▶ **Required work**: Show every line of the data below that includes the word "counterclockwise".

▶ **Input**:
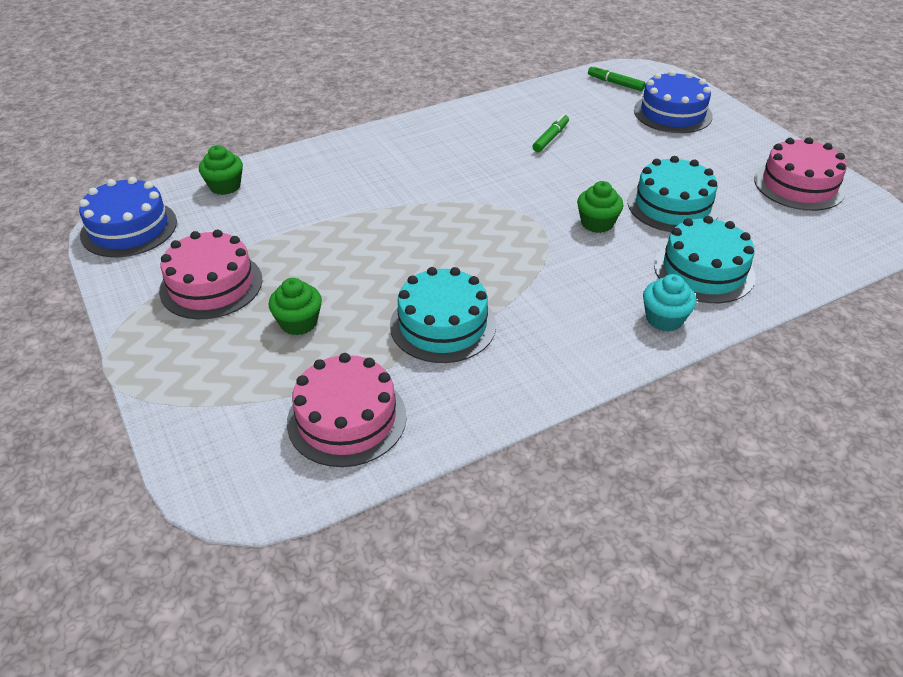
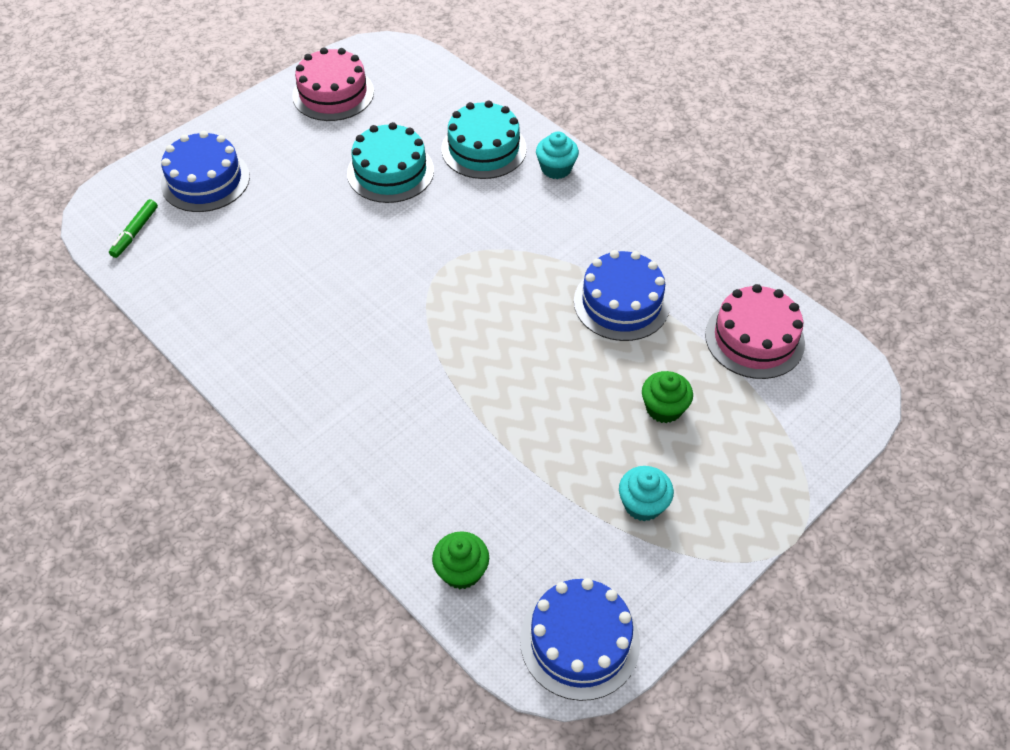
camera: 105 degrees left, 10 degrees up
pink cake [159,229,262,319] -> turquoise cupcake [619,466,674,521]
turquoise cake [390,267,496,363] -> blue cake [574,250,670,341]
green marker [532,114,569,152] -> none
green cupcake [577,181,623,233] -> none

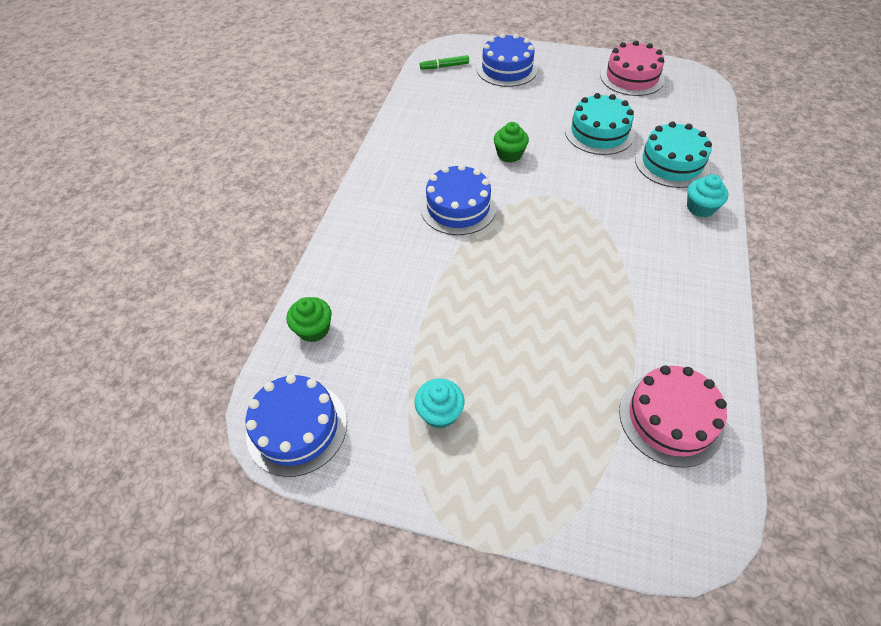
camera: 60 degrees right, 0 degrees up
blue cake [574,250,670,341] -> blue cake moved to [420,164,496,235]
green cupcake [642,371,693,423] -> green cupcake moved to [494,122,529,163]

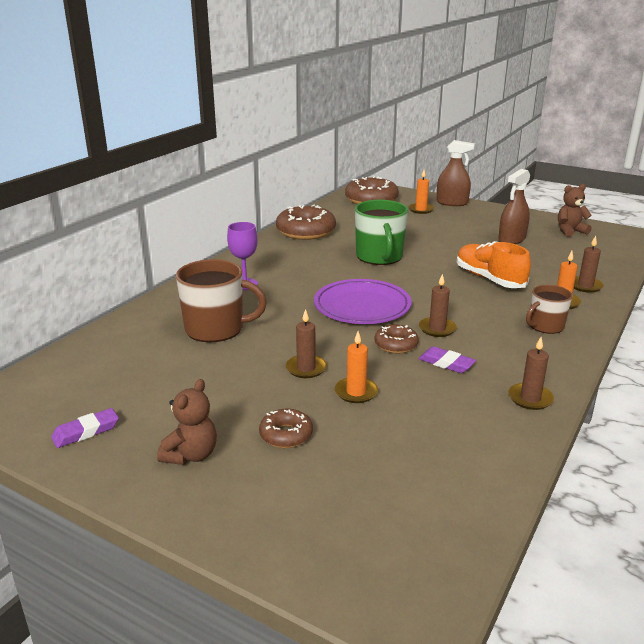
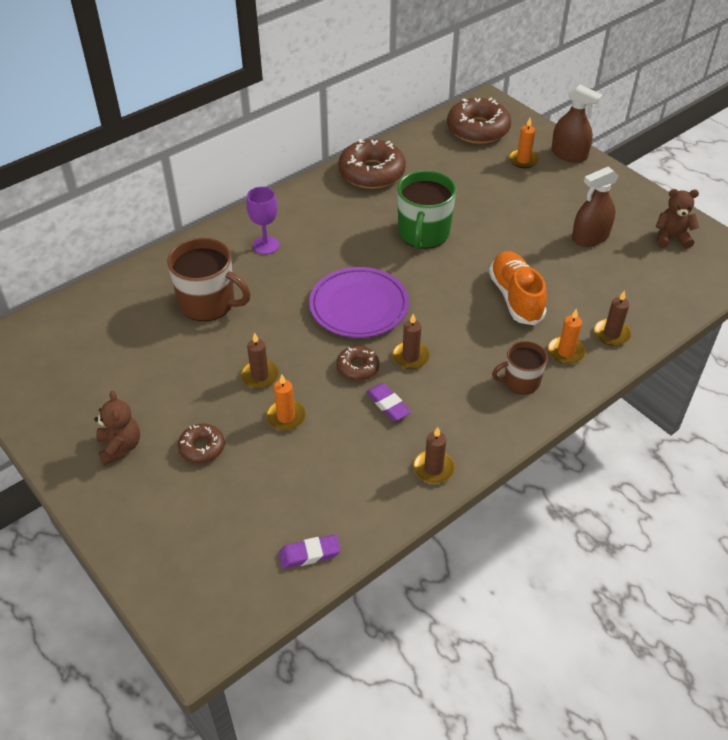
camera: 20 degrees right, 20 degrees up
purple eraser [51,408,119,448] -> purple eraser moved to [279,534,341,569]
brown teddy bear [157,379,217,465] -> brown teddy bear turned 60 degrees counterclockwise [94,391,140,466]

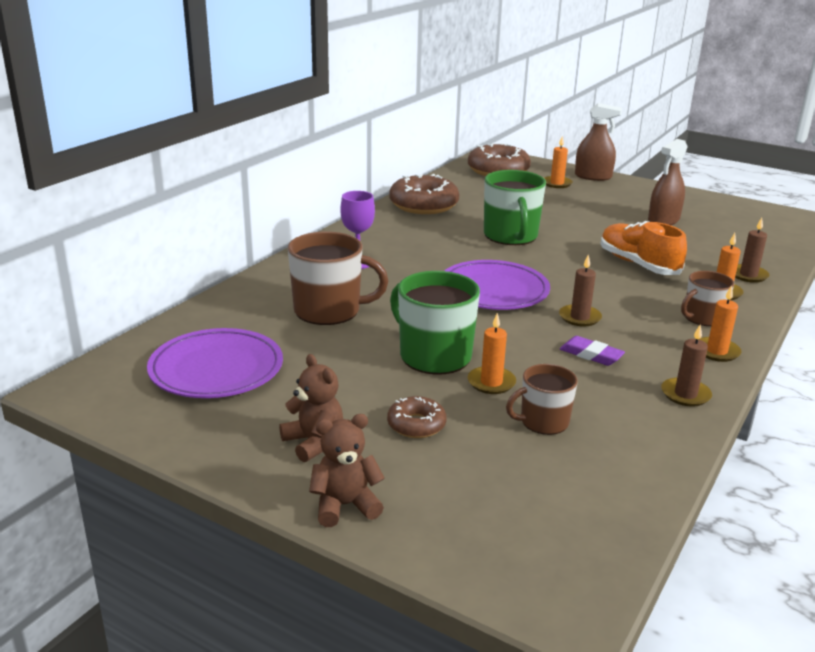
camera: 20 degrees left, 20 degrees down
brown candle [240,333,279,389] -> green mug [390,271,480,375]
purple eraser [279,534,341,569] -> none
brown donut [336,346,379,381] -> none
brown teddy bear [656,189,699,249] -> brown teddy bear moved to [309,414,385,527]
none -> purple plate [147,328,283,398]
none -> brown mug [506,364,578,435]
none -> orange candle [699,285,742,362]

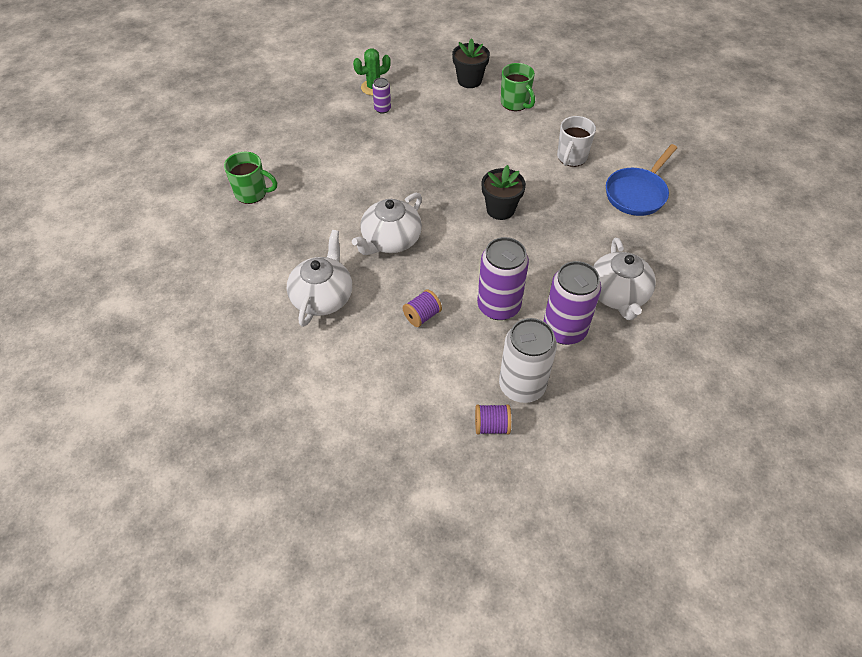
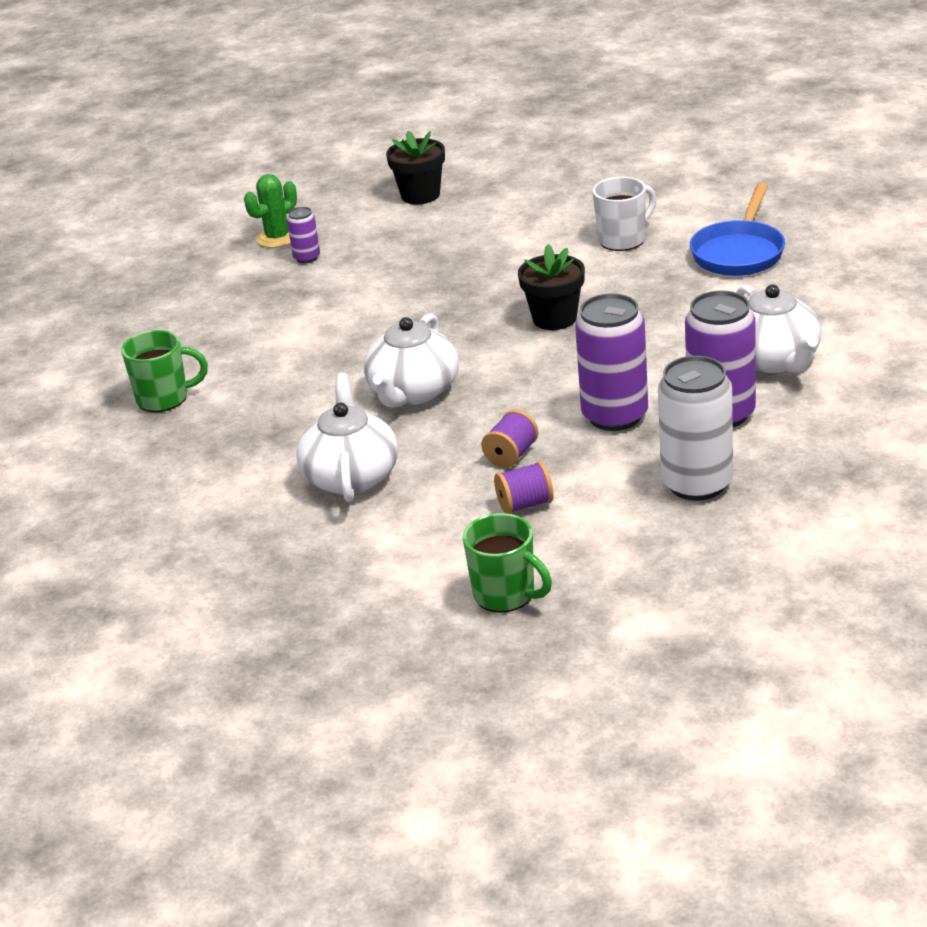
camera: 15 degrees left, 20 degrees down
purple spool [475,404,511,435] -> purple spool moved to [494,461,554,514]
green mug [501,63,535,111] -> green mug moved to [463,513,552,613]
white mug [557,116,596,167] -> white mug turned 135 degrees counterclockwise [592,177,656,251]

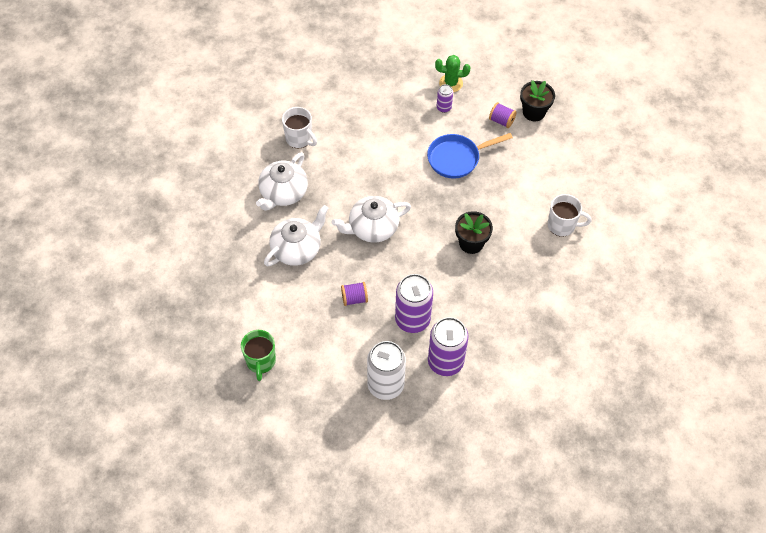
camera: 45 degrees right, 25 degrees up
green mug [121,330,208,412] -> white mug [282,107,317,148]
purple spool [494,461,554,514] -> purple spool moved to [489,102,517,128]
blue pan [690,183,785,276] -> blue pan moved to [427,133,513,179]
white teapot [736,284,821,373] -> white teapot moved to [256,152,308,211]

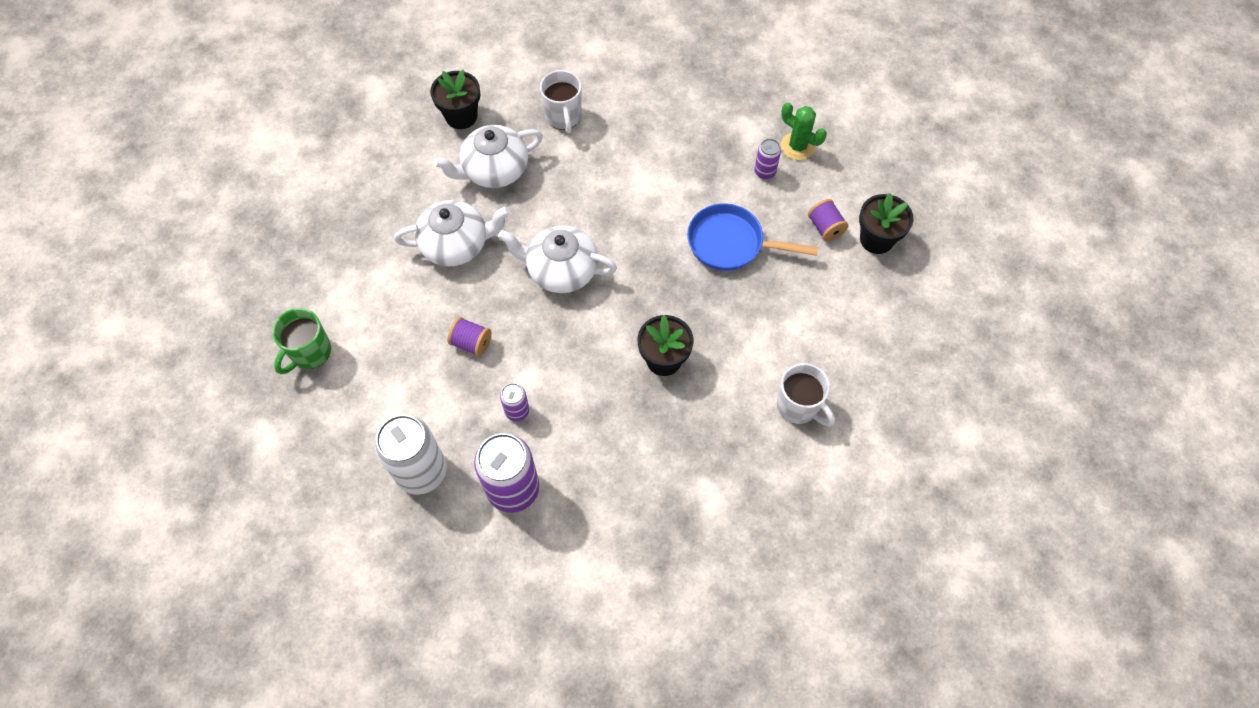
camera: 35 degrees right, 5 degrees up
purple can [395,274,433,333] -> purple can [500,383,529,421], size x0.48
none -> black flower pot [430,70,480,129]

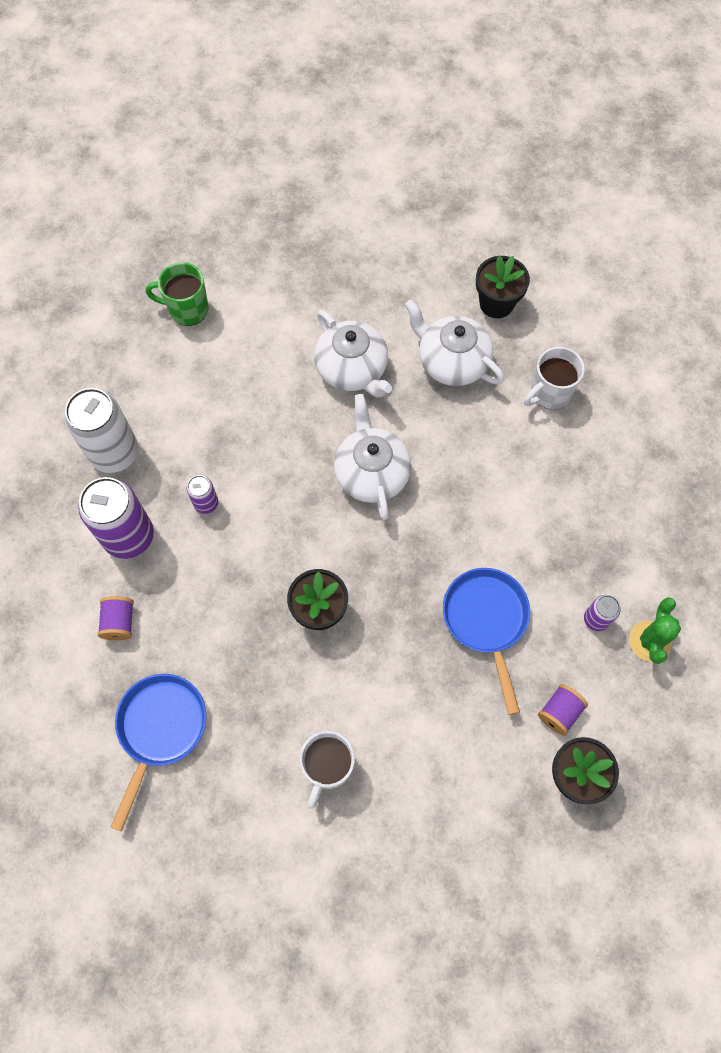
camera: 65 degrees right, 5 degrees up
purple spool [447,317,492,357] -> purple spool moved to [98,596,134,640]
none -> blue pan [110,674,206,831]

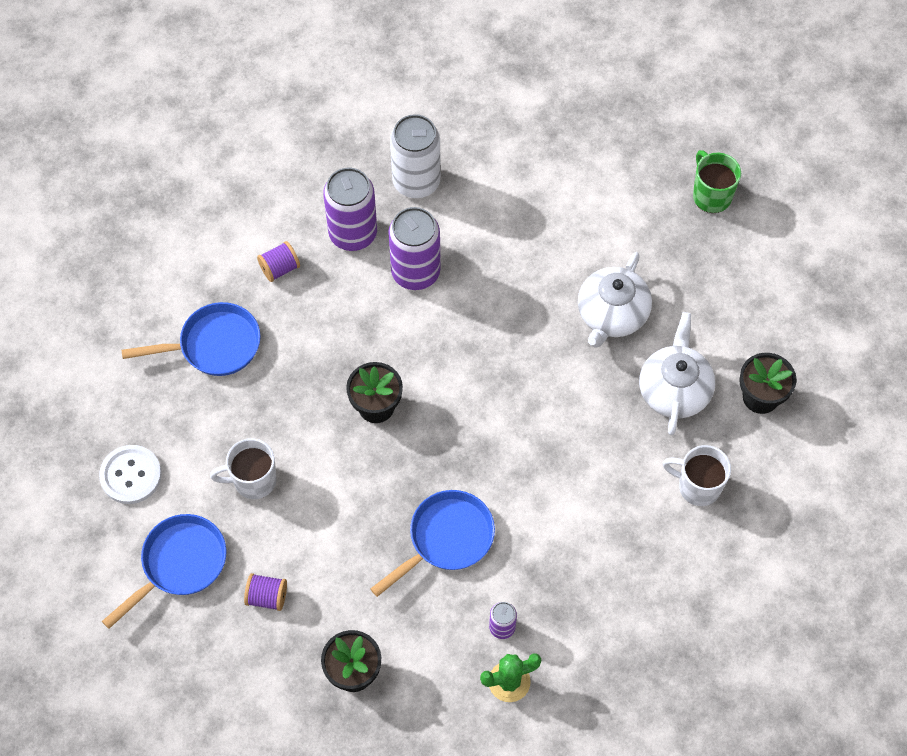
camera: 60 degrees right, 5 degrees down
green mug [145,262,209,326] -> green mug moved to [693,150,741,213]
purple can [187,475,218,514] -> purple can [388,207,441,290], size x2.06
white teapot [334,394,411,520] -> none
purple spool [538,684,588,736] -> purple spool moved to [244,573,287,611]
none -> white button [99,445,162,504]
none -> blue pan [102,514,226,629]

▶ **Answer space**:
brown teddy bear [157,379,217,465] -> brown teddy bear turned 60 degrees counterclockwise [94,391,140,466]
white mug [557,116,596,167] -> white mug turned 135 degrees counterclockwise [592,177,656,251]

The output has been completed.